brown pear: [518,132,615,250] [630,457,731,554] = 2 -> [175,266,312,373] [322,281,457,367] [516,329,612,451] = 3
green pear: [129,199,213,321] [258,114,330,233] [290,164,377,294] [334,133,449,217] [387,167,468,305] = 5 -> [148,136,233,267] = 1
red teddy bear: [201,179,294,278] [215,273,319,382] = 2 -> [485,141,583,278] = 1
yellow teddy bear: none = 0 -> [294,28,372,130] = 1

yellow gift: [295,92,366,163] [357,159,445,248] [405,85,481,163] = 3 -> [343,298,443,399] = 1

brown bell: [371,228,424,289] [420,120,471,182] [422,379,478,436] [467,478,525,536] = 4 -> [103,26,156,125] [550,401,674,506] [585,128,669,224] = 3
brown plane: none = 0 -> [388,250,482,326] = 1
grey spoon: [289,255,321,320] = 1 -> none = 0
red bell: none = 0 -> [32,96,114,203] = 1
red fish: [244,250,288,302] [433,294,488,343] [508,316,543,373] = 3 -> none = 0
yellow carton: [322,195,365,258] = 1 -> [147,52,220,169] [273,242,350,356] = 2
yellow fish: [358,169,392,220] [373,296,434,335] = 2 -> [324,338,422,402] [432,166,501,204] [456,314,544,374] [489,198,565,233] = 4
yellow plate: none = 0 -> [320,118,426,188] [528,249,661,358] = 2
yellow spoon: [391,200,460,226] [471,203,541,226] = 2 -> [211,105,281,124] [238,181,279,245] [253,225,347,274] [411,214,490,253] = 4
...
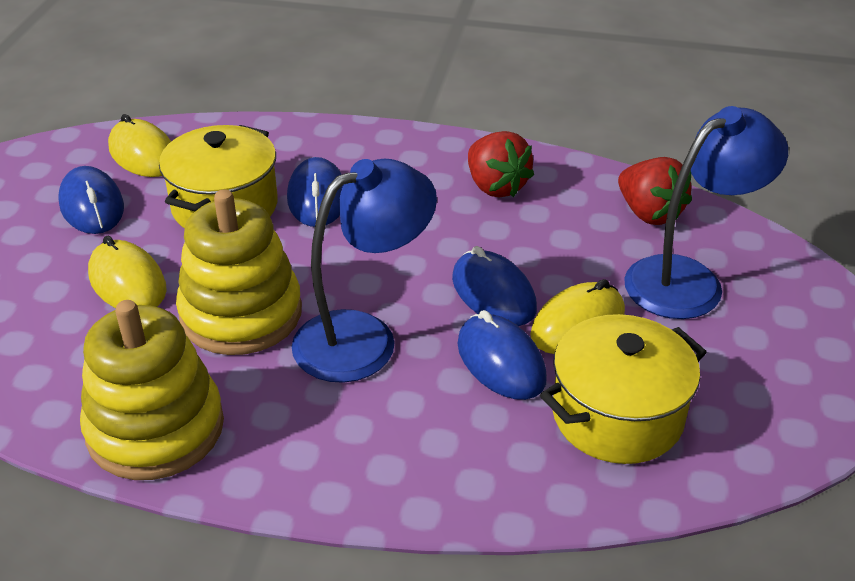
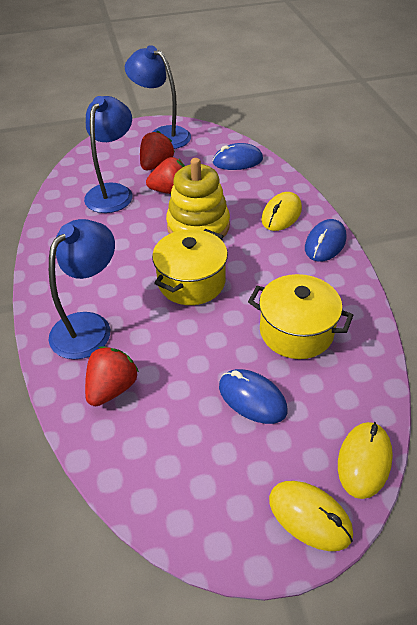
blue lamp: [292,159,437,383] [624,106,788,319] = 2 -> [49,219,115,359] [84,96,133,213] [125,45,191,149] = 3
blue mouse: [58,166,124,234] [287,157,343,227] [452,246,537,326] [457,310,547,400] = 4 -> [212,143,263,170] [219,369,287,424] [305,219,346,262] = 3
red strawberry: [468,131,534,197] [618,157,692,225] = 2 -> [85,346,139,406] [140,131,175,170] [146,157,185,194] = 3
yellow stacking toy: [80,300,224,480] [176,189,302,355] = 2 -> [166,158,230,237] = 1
* * *
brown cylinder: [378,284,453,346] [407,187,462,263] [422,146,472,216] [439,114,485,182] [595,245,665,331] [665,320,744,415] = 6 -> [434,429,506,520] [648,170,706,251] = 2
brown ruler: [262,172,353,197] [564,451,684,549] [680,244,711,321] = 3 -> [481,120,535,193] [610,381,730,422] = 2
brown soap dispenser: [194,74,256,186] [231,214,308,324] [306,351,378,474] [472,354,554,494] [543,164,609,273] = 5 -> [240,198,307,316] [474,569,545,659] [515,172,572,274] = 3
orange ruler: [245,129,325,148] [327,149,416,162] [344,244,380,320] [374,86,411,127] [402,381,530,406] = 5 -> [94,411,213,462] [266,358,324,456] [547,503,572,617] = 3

__Exercise prompt__.
Wherever the string "yellow" appears in a line above, copy that line.

__Result of this exercise__.
yellow teddy bear: none = 0 -> [294,28,372,130] = 1
yellow gift: [295,92,366,163] [357,159,445,248] [405,85,481,163] = 3 -> [343,298,443,399] = 1
yellow carton: [322,195,365,258] = 1 -> [147,52,220,169] [273,242,350,356] = 2
yellow fish: [358,169,392,220] [373,296,434,335] = 2 -> [324,338,422,402] [432,166,501,204] [456,314,544,374] [489,198,565,233] = 4
yellow plate: none = 0 -> [320,118,426,188] [528,249,661,358] = 2
yellow spoon: [391,200,460,226] [471,203,541,226] = 2 -> [211,105,281,124] [238,181,279,245] [253,225,347,274] [411,214,490,253] = 4
yellow stacking toy: [80,300,224,480] [176,189,302,355] = 2 -> [166,158,230,237] = 1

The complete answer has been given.